Brief:
Leave the pictures out. Return all other data exactly.

Information provided:
++++++++++
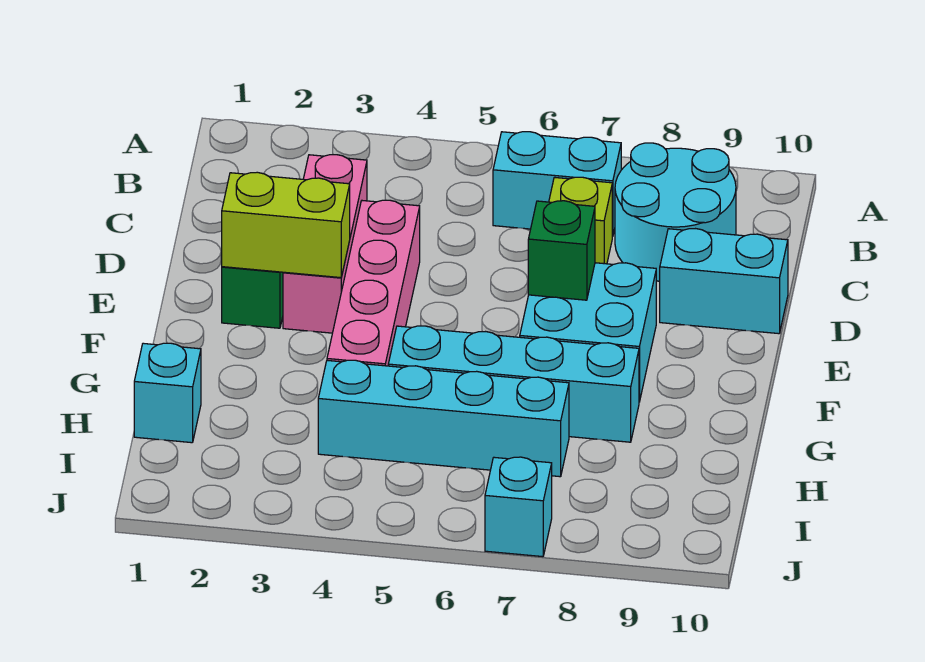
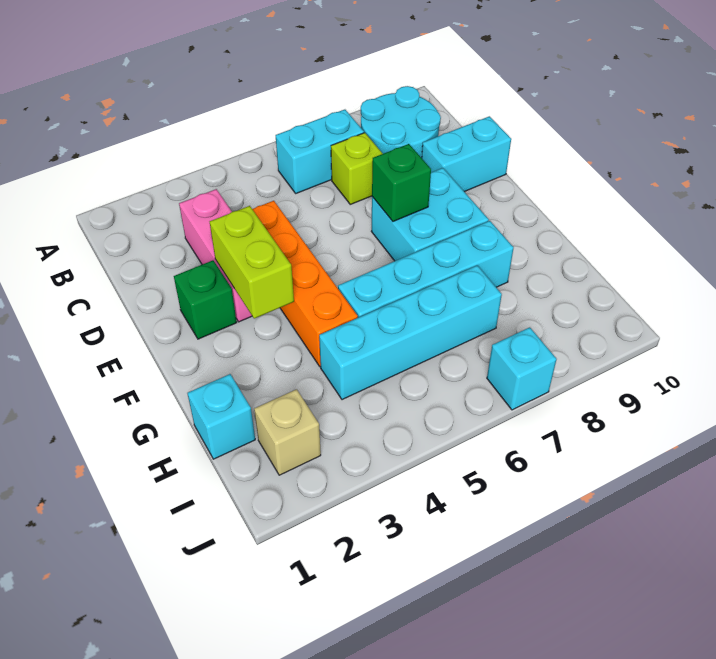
pink brick D4:G4 level 1 -> orange brick D4:G4 level 1
lime brick E2:E3 level 2 -> lime brick E3:F3 level 2
none -> tan brick I2 level 1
++++++++++
Worked solution:
pink brick D4:G4 level 1 -> orange brick D4:G4 level 1
lime brick E2:E3 level 2 -> lime brick E3:F3 level 2
none -> tan brick I2 level 1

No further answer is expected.